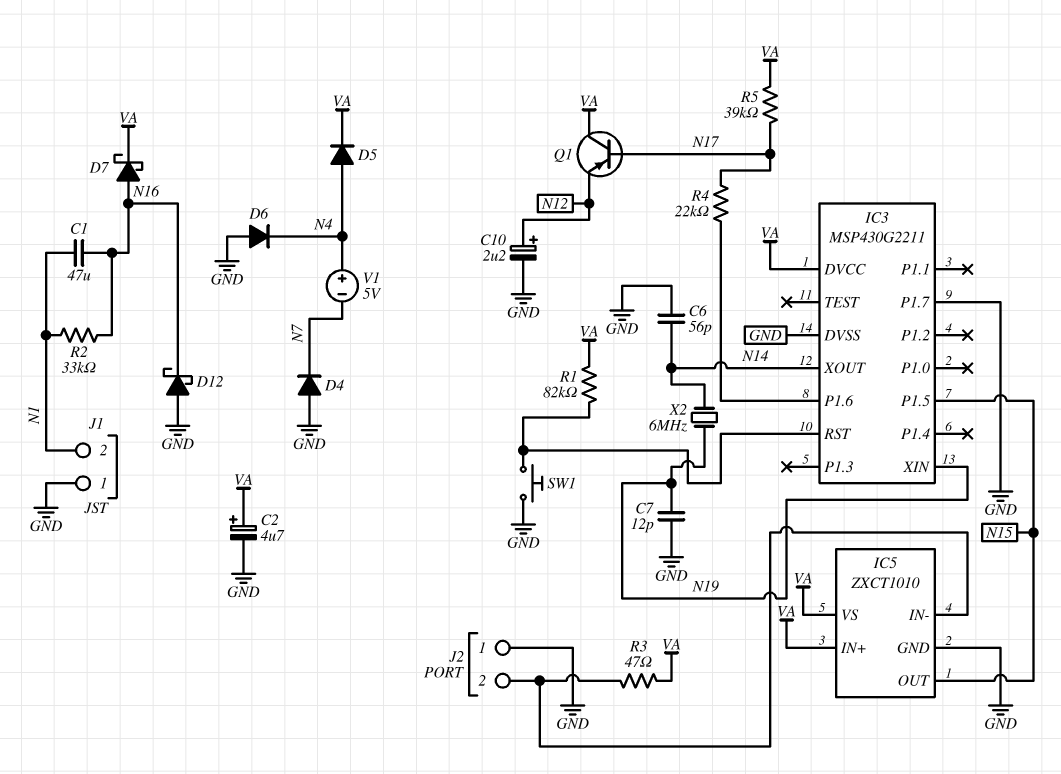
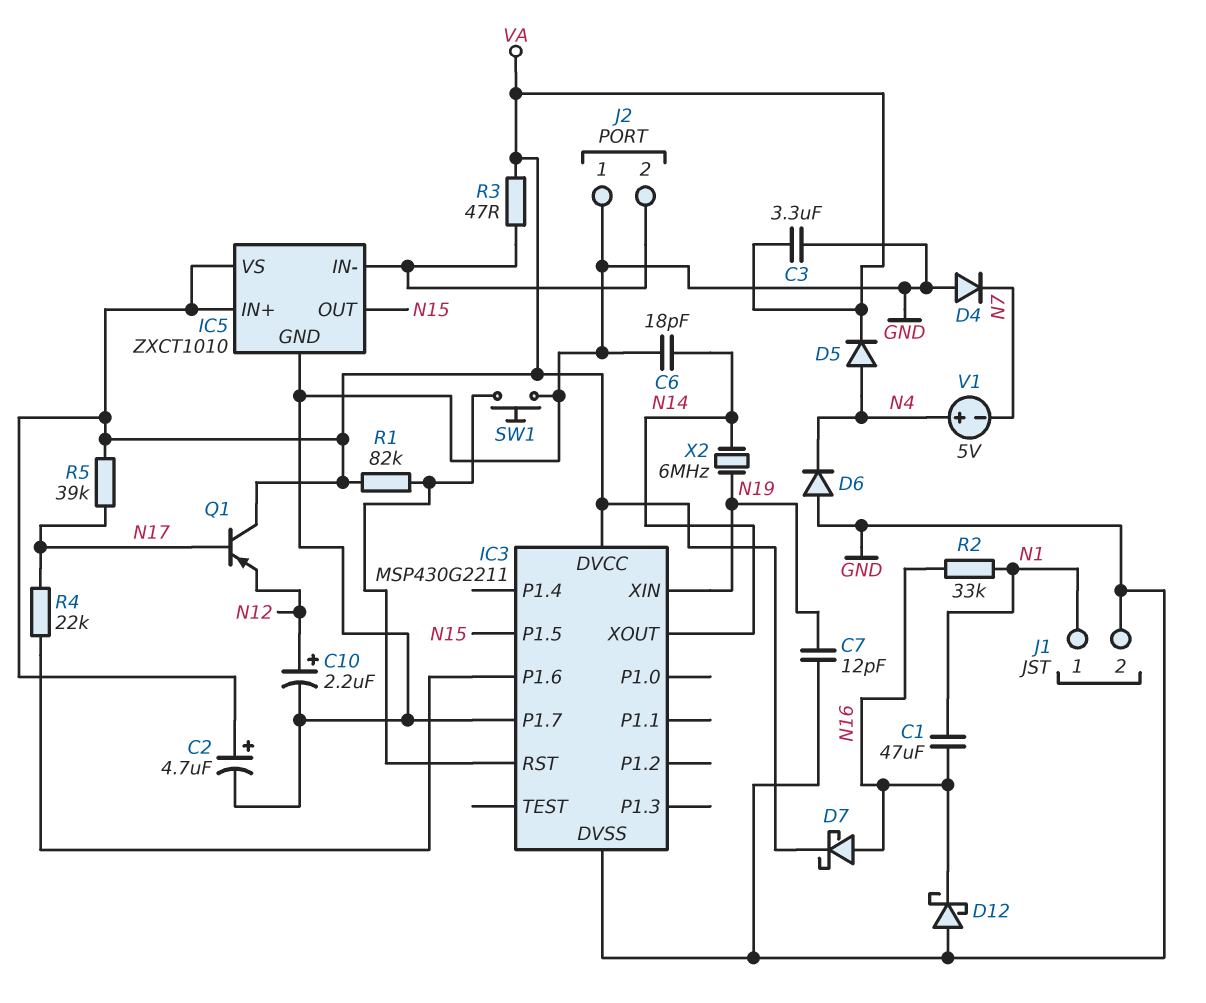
C3: none -> 3.3uF (GND, VA)
C6: 56pF (GND, N14) -> 18pF (GND, N14)
J1 pin 1: GND -> N1
J1 pin 2: N1 -> GND

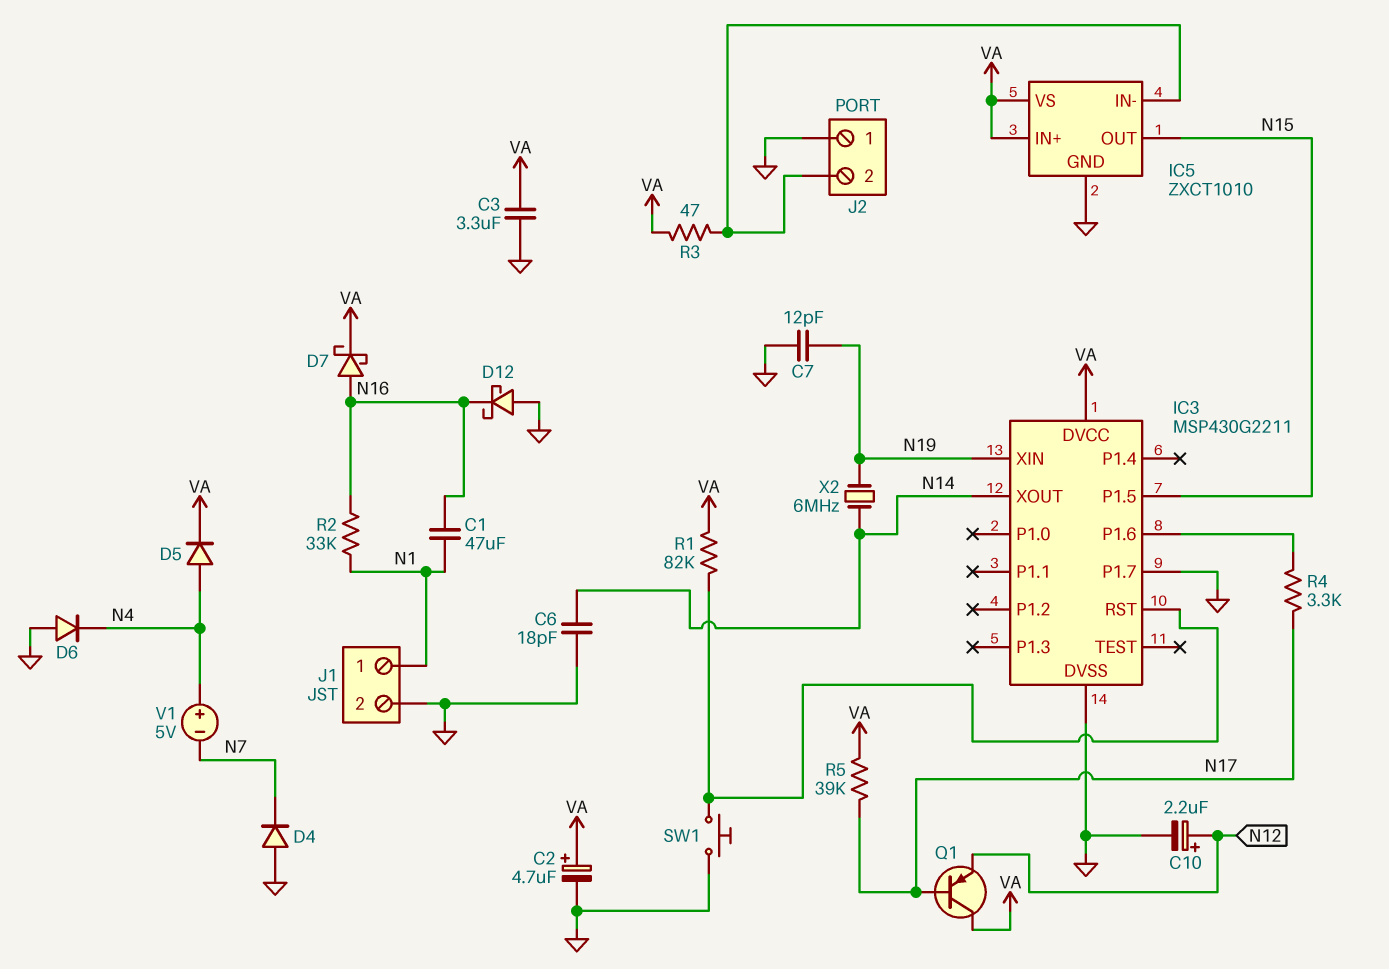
R4: 22k (IC3/P1.6, N17) -> 3.3k (IC3/P1.6, N17)

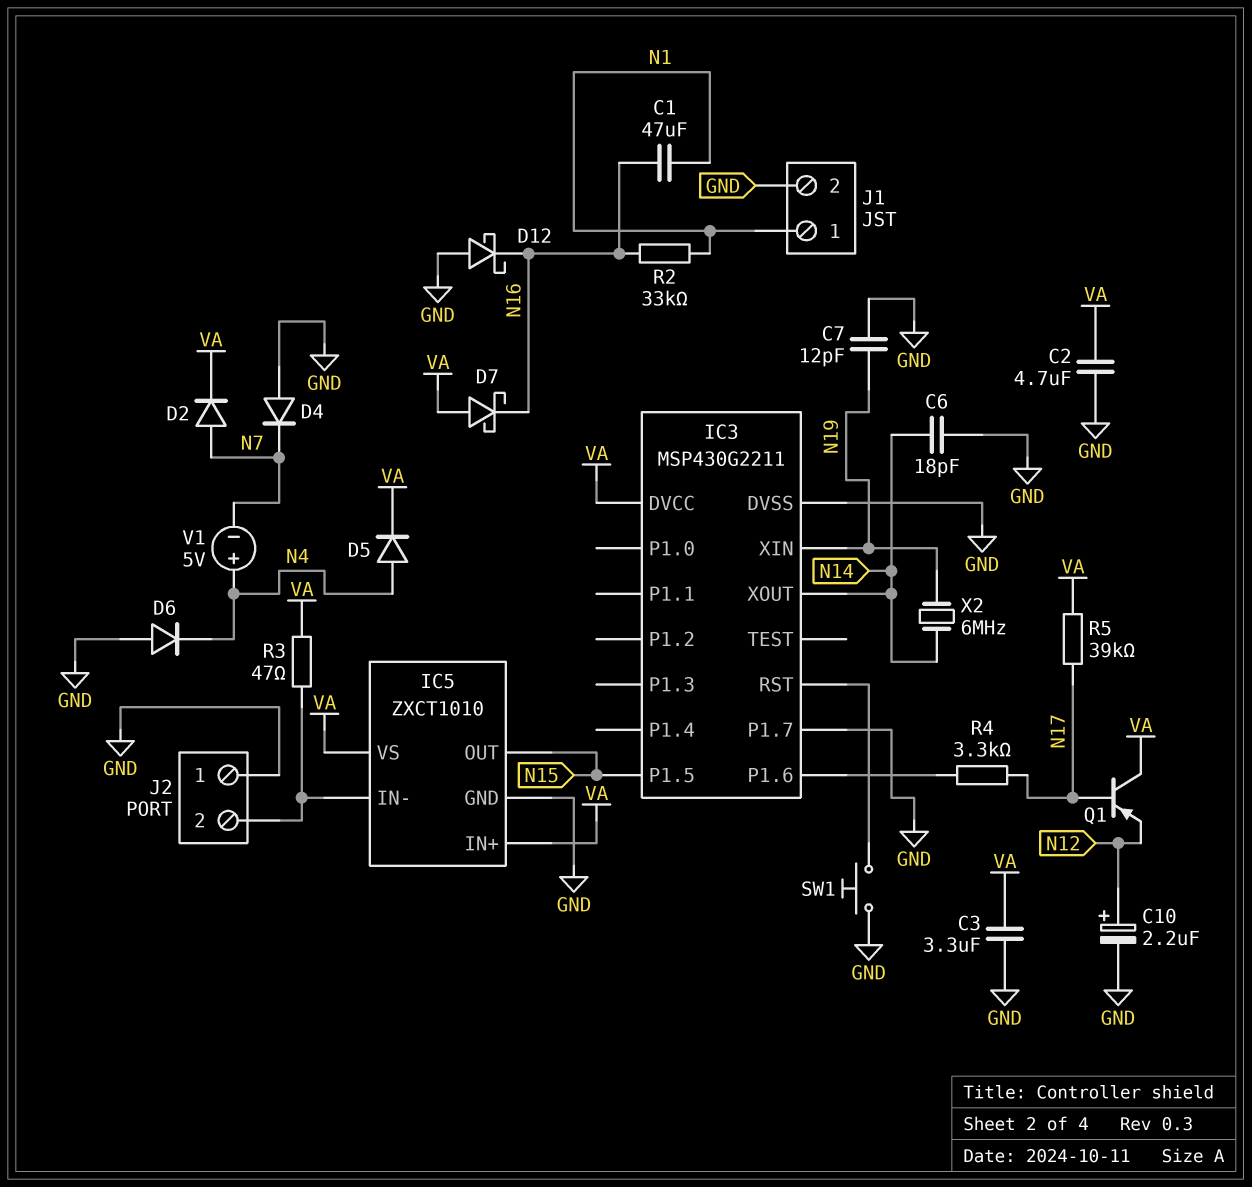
C2: 4.7uF (plus VA, minus GND) -> 4.7uF (GND, VA)
D2: none -> diode (A N7, K VA)
D7: schottky (A N16, K VA) -> schottky (A VA, K N16)
R1: 82k (IC3/RST, VA) -> none

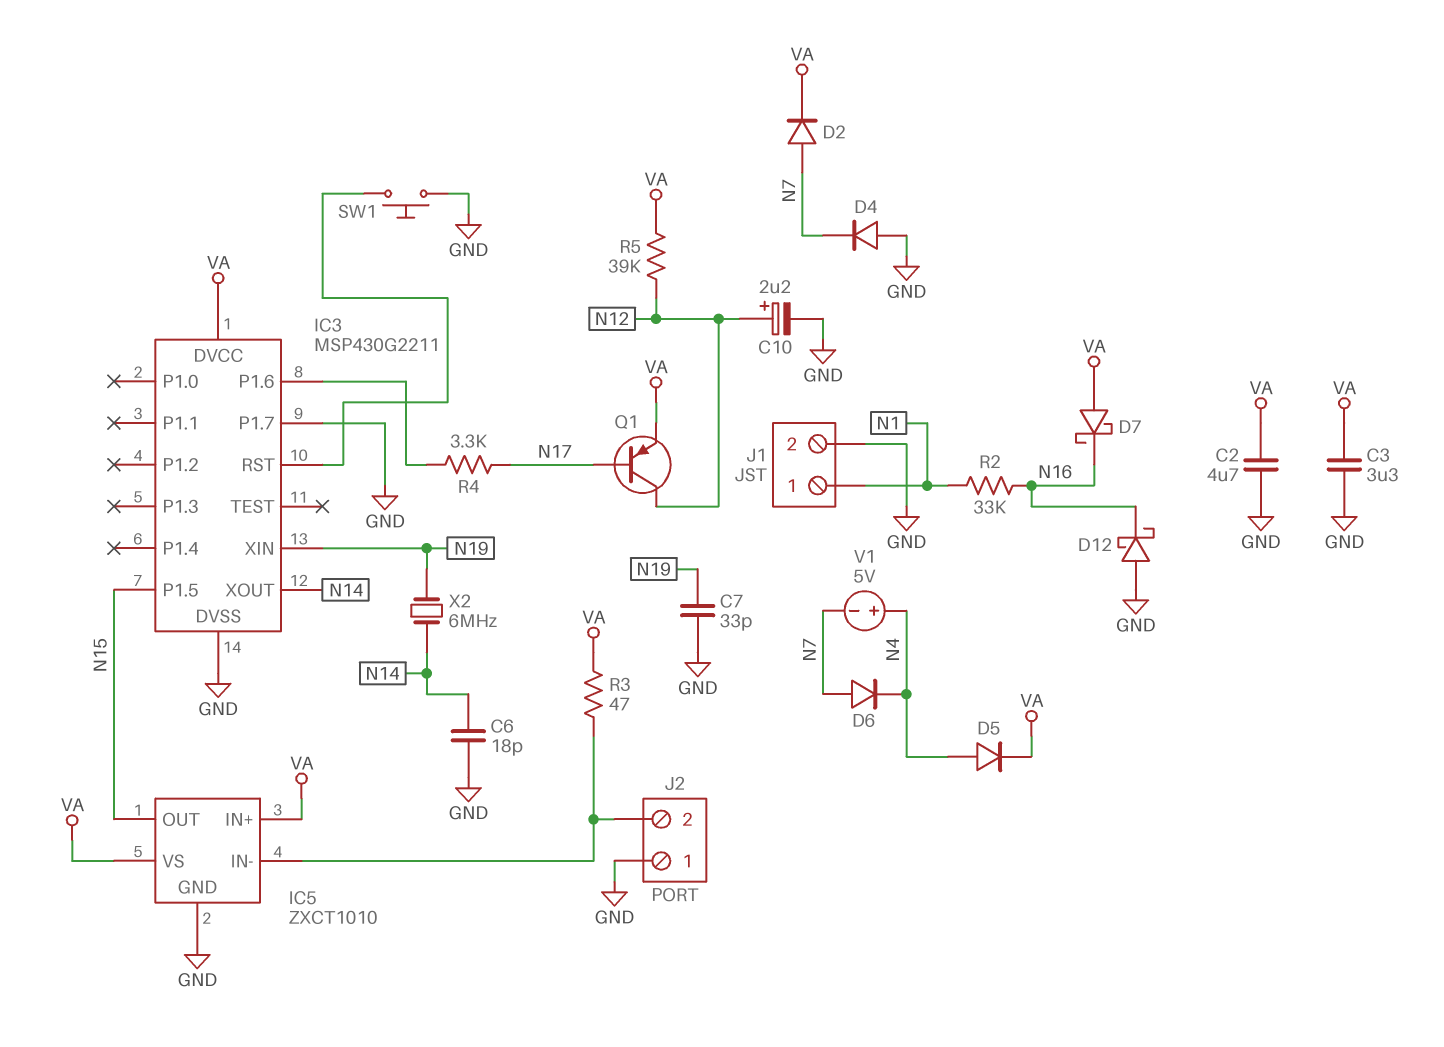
C1: 47uF (N1, N16) -> none
C7: 12pF (GND, N19) -> 33pF (GND, N19)
D6: diode (A GND, K N4) -> diode (A N7, K N4)
Q1: PNP (B N17, C VA, E N12) -> PNP (B N17, C N12, E VA)
R5: 39k (N17, VA) -> 39k (N12, VA)

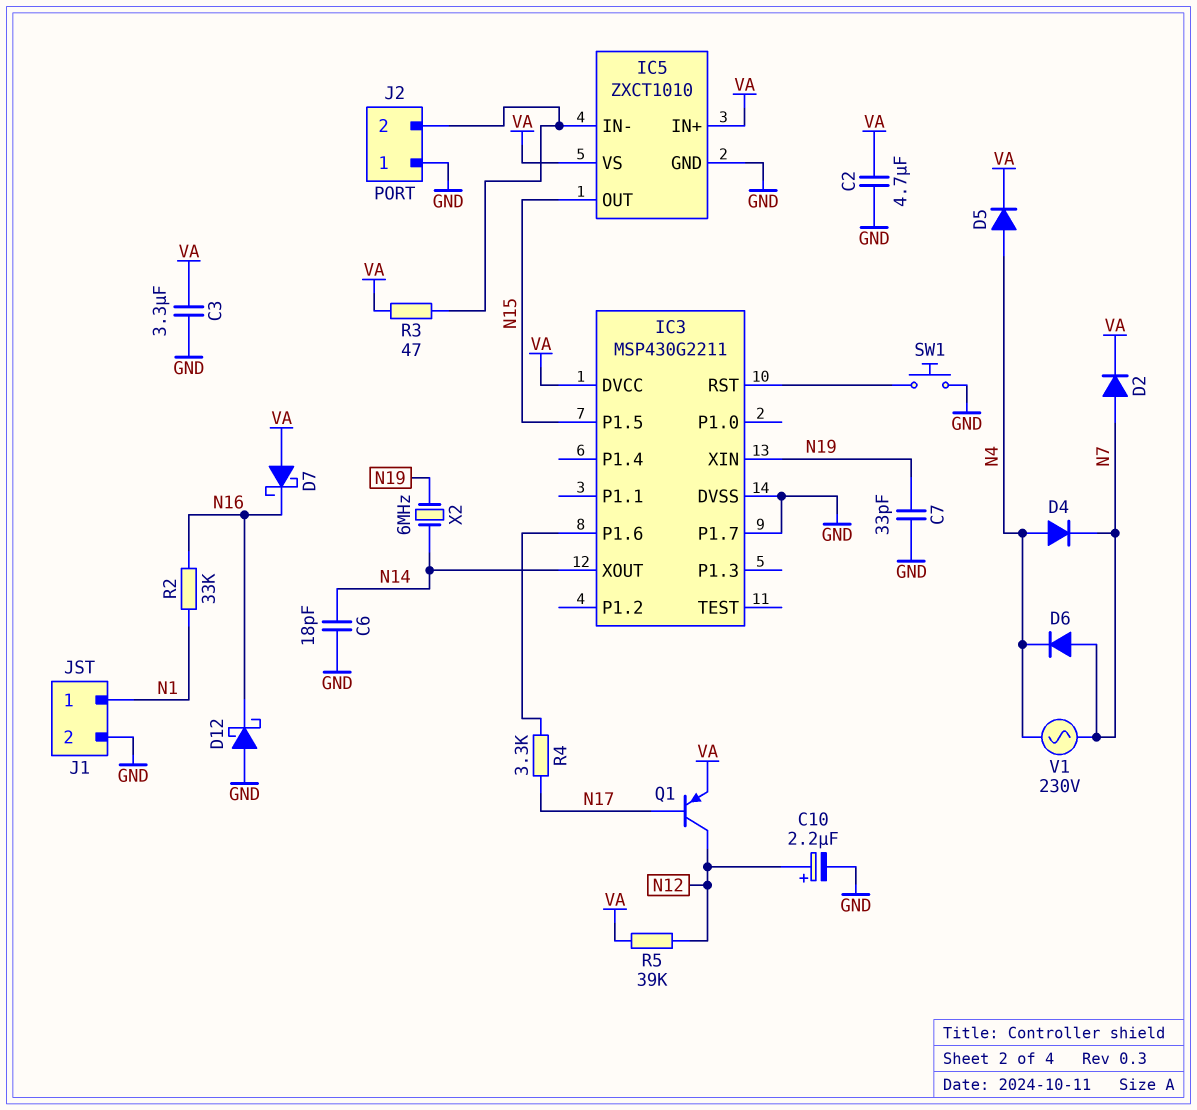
D4: diode (A GND, K N7) -> diode (A N4, K N7)
V1: 5V (plus N4, minus N7) -> AC 230V (N4, N7)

## What you have to do:
When you copy the entries, keep every word exactly as it stands and drop any pictures.

## Completed exercise:
C3: none -> 3.3uF (GND, VA)
C6: 56pF (GND, N14) -> 18pF (GND, N14)
J1 pin 1: GND -> N1
J1 pin 2: N1 -> GND

R4: 22k (IC3/P1.6, N17) -> 3.3k (IC3/P1.6, N17)

C2: 4.7uF (plus VA, minus GND) -> 4.7uF (GND, VA)
D2: none -> diode (A N7, K VA)
D7: schottky (A N16, K VA) -> schottky (A VA, K N16)
R1: 82k (IC3/RST, VA) -> none

C1: 47uF (N1, N16) -> none
C7: 12pF (GND, N19) -> 33pF (GND, N19)
D6: diode (A GND, K N4) -> diode (A N7, K N4)
Q1: PNP (B N17, C VA, E N12) -> PNP (B N17, C N12, E VA)
R5: 39k (N17, VA) -> 39k (N12, VA)

D4: diode (A GND, K N7) -> diode (A N4, K N7)
V1: 5V (plus N4, minus N7) -> AC 230V (N4, N7)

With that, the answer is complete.